• Source data:
- - -

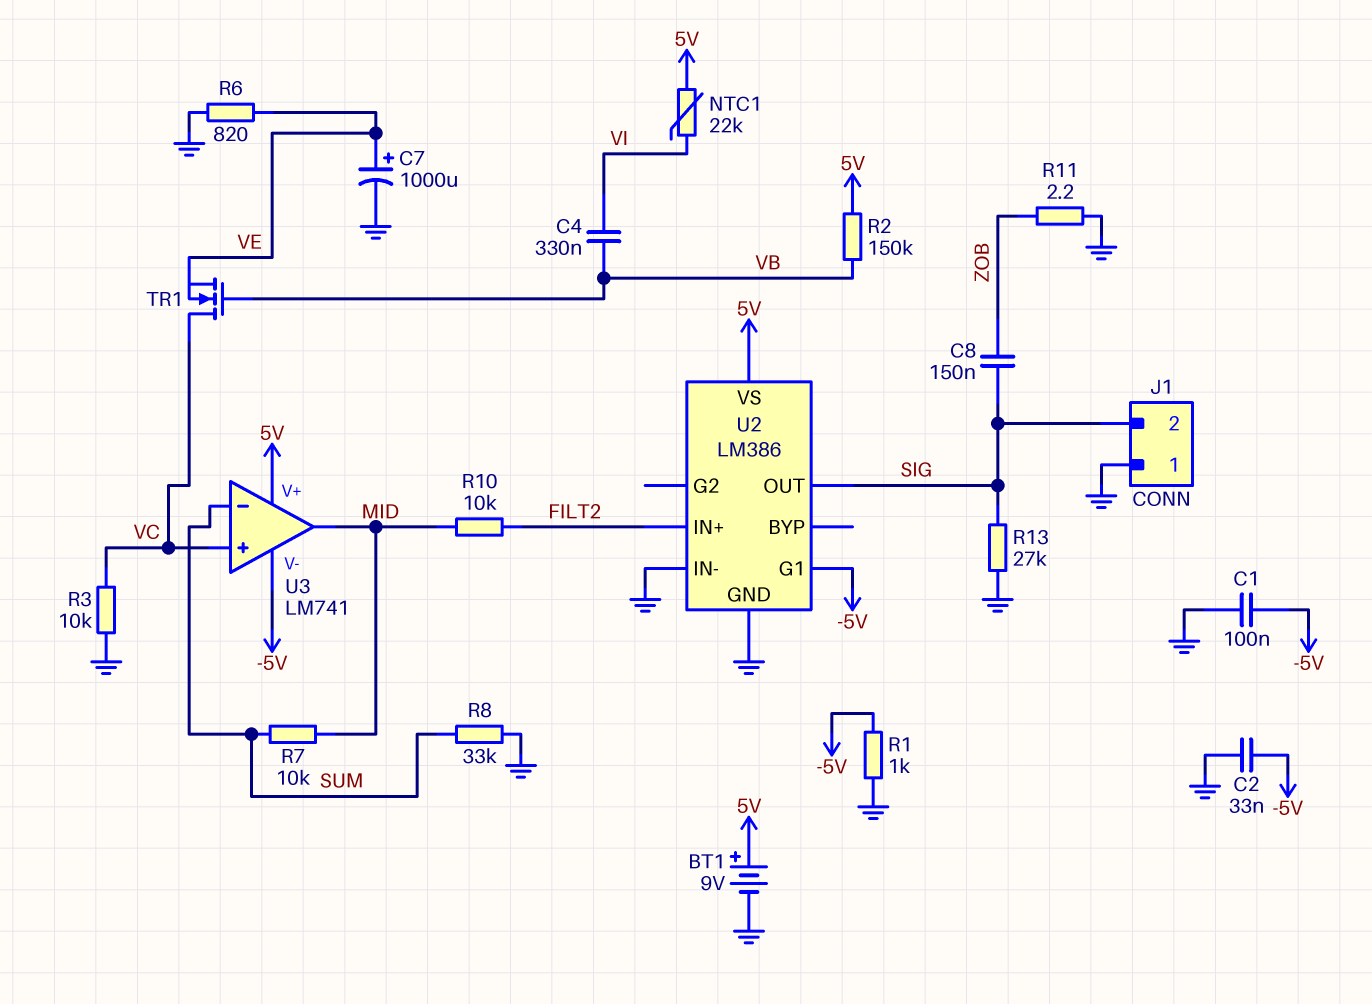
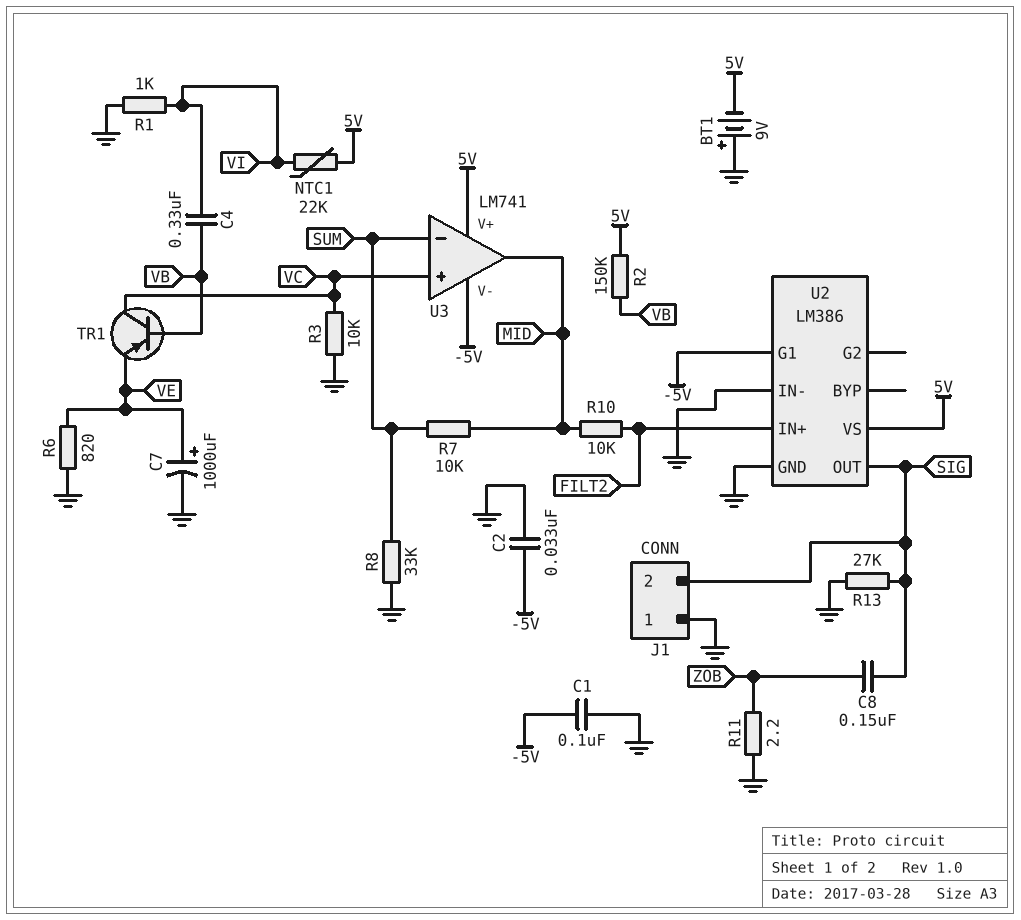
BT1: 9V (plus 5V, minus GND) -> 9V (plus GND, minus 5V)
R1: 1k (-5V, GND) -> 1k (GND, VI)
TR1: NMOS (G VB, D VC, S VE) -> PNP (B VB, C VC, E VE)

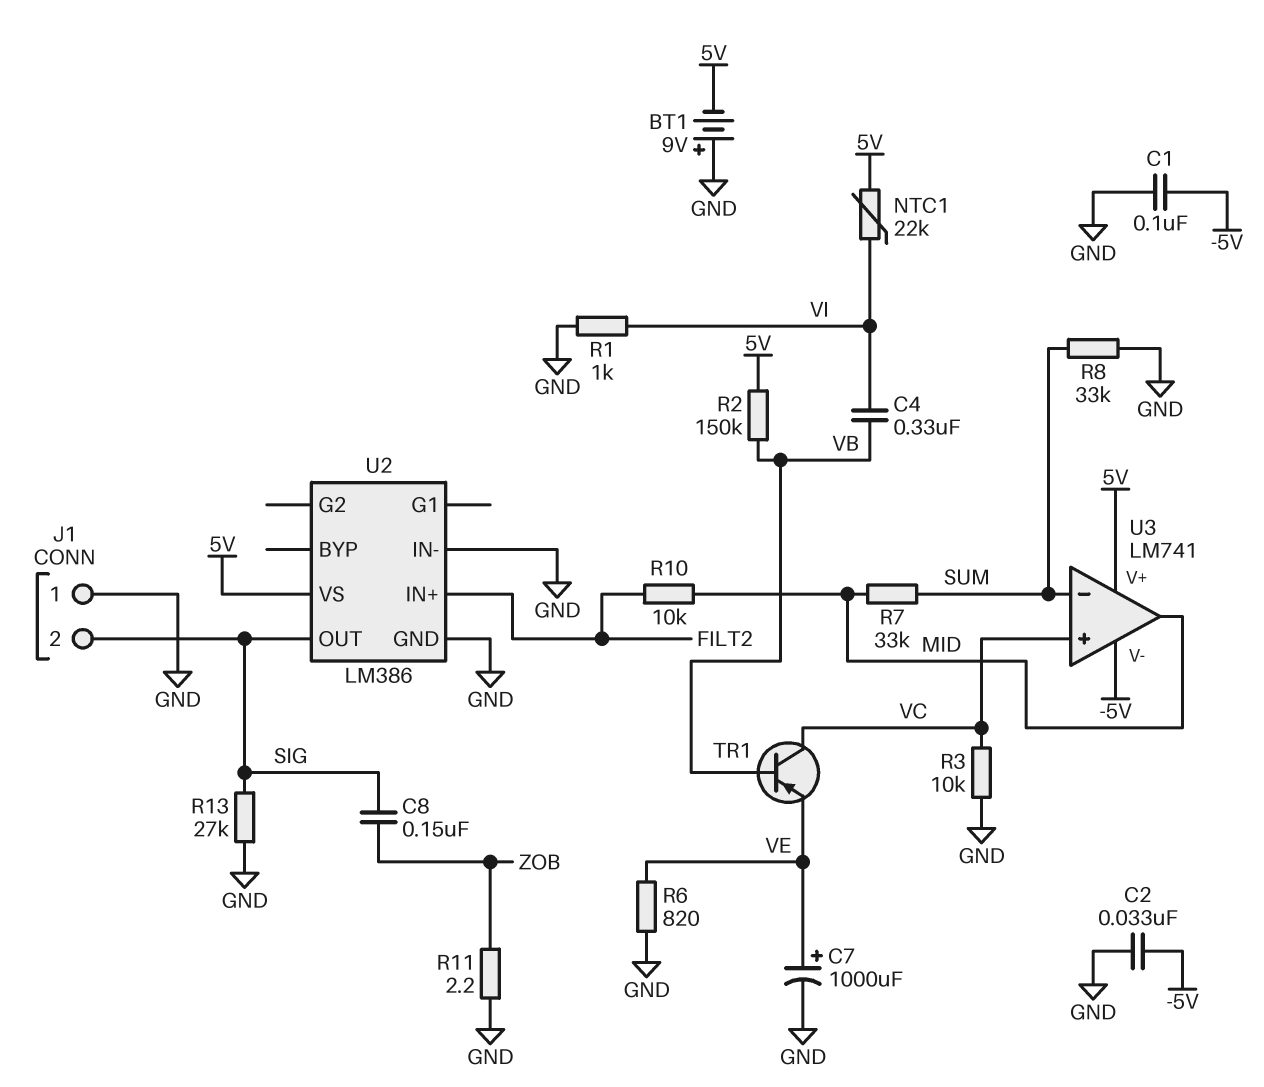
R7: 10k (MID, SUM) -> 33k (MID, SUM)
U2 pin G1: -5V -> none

- - -

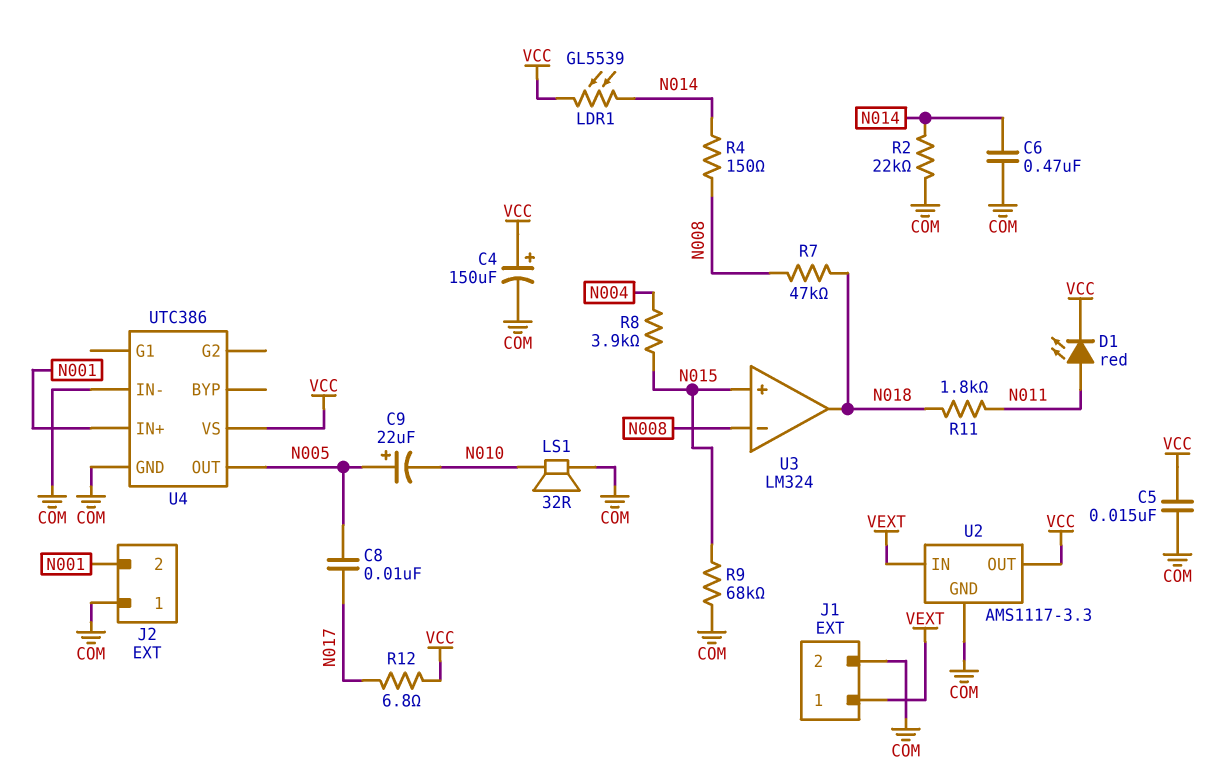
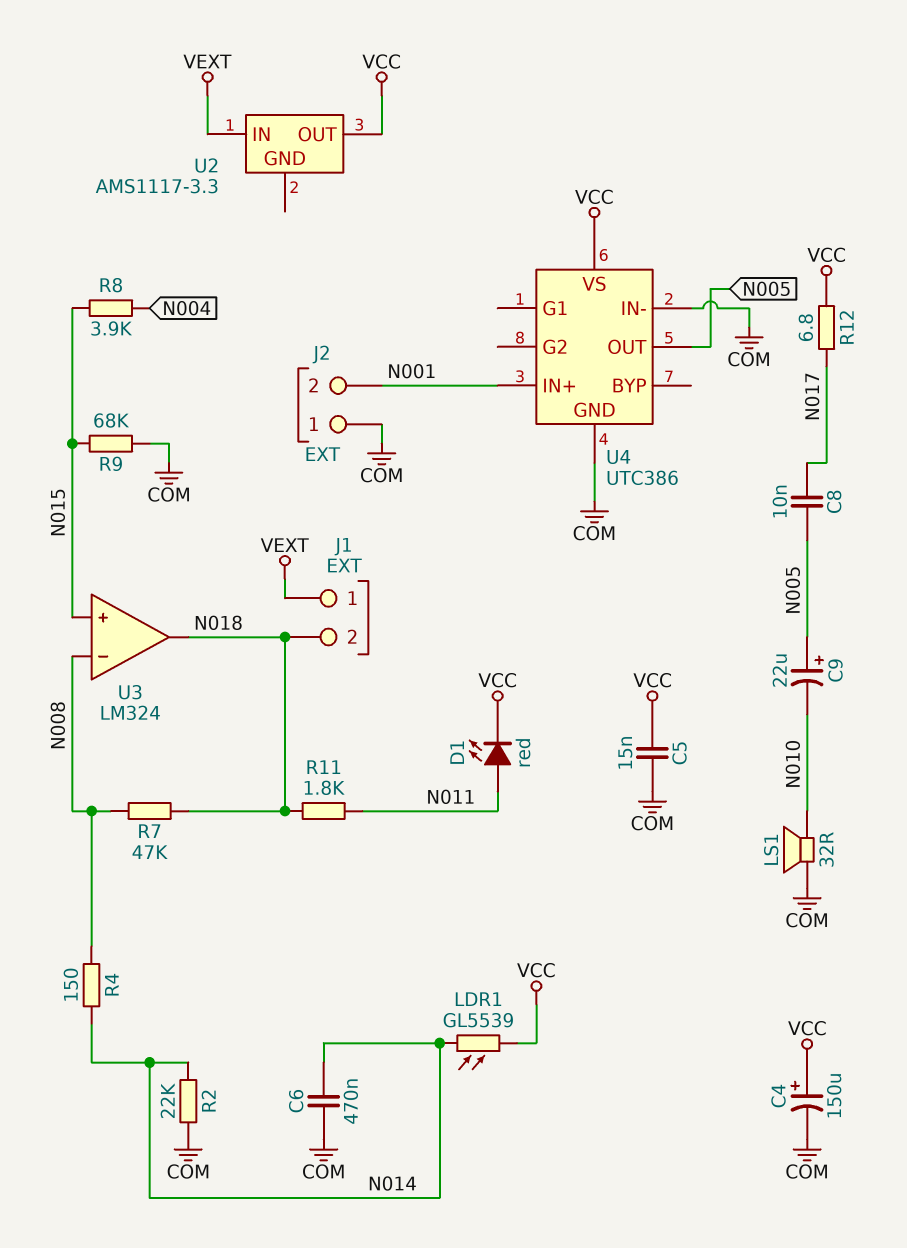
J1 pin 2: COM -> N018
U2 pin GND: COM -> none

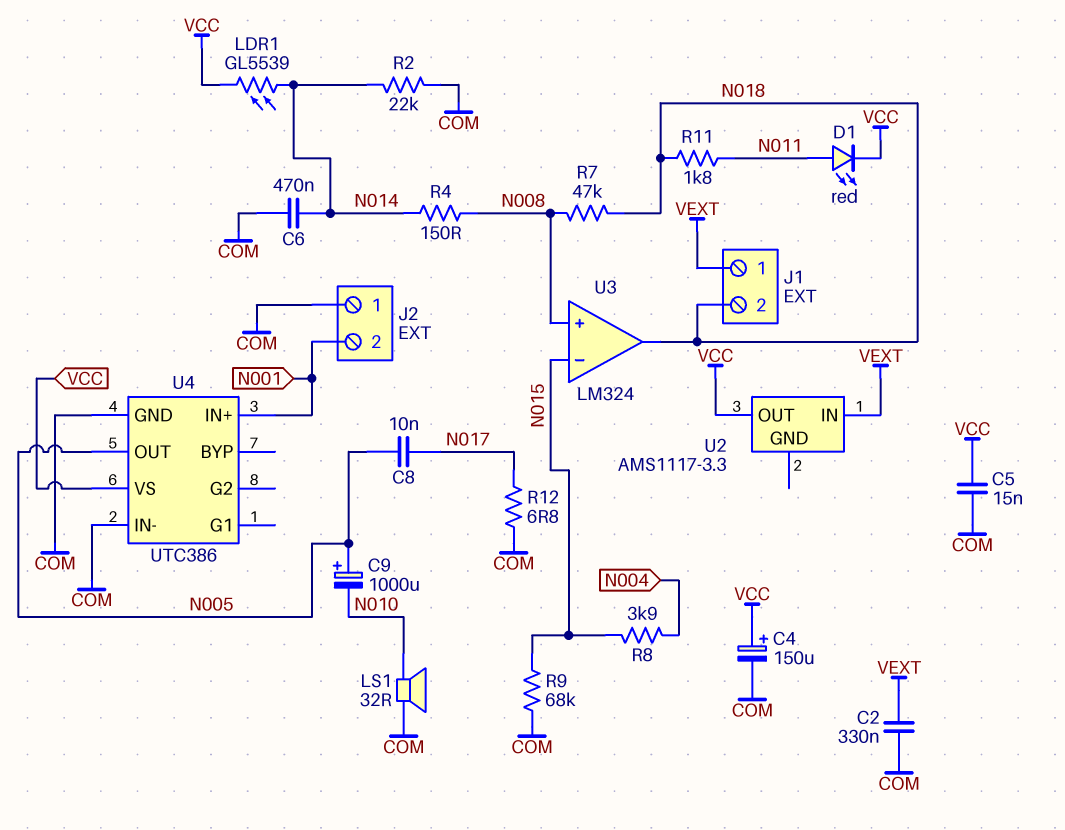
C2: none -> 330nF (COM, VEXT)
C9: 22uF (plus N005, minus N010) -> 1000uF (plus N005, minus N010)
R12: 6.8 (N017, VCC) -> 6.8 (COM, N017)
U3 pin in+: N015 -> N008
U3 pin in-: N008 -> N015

- - -

• Activity: Exact copy, no pictures. Write out the lines in the entries above, starting with the line with "BT1: 9V (plus" and going on through the line with "U2 pin G1: -5V -> none", keeping both.

• Output of the task:
BT1: 9V (plus 5V, minus GND) -> 9V (plus GND, minus 5V)
R1: 1k (-5V, GND) -> 1k (GND, VI)
TR1: NMOS (G VB, D VC, S VE) -> PNP (B VB, C VC, E VE)

R7: 10k (MID, SUM) -> 33k (MID, SUM)
U2 pin G1: -5V -> none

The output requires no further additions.